» **TASK STATEMENT**
Everything from the first line of the records to the line containing "(497, 295) = (321, 244): none", inclusive, is to be extracted exactly, and nothing more.

» **MATERIAL SHOWN**
——

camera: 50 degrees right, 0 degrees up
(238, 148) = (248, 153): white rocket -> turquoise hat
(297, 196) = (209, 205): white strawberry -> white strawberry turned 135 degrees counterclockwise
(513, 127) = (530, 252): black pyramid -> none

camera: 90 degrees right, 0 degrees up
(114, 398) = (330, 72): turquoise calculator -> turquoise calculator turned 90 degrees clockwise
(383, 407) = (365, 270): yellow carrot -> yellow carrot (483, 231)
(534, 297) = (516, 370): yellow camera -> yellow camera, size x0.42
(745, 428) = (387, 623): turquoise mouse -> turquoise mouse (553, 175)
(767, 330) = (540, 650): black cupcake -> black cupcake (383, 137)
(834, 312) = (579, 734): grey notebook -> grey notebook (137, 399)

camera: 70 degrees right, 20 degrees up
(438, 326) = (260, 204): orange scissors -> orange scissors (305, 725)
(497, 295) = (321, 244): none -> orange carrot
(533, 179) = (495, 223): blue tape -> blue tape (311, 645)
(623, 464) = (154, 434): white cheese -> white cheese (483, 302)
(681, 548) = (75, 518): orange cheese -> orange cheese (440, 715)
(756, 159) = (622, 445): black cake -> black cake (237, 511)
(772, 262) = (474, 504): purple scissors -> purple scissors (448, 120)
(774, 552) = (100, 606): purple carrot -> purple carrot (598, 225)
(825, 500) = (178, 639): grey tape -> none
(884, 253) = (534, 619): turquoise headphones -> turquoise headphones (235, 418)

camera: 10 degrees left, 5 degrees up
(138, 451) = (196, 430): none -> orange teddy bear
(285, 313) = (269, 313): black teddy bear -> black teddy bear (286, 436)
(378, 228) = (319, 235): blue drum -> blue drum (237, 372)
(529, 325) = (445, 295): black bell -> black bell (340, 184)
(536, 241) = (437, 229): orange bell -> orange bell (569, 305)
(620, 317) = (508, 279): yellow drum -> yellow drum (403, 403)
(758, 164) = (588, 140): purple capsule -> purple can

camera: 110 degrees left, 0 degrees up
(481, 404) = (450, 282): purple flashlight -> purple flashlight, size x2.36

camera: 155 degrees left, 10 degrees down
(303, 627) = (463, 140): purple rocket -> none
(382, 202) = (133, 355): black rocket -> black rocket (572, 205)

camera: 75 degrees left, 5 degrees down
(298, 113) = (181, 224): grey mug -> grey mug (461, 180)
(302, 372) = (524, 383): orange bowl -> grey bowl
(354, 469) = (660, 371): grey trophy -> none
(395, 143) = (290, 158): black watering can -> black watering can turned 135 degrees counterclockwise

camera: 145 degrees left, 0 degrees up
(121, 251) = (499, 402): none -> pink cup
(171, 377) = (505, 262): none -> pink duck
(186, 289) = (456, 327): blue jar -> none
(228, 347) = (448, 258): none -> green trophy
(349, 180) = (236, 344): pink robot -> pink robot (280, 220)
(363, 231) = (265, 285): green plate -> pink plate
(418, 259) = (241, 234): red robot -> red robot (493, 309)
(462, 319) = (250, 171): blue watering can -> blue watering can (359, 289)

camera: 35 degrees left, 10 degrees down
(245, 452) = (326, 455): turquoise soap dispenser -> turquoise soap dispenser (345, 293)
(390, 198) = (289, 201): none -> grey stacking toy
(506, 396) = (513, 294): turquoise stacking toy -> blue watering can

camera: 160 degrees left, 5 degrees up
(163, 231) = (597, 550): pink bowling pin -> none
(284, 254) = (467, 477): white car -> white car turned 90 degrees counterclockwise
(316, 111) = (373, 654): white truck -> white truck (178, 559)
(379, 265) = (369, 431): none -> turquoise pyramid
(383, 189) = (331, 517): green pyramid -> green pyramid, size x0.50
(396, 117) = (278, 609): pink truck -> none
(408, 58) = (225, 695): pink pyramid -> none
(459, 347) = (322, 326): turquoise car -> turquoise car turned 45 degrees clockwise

——

» **FINISHED EXERCISE**
camera: 50 degrees right, 0 degrees up
(238, 148) = (248, 153): white rocket -> turquoise hat
(297, 196) = (209, 205): white strawberry -> white strawberry turned 135 degrees counterclockwise
(513, 127) = (530, 252): black pyramid -> none

camera: 90 degrees right, 0 degrees up
(114, 398) = (330, 72): turquoise calculator -> turquoise calculator turned 90 degrees clockwise
(383, 407) = (365, 270): yellow carrot -> yellow carrot (483, 231)
(534, 297) = (516, 370): yellow camera -> yellow camera, size x0.42
(745, 428) = (387, 623): turquoise mouse -> turquoise mouse (553, 175)
(767, 330) = (540, 650): black cupcake -> black cupcake (383, 137)
(834, 312) = (579, 734): grey notebook -> grey notebook (137, 399)

camera: 70 degrees right, 20 degrees up
(438, 326) = (260, 204): orange scissors -> orange scissors (305, 725)
(497, 295) = (321, 244): none -> orange carrot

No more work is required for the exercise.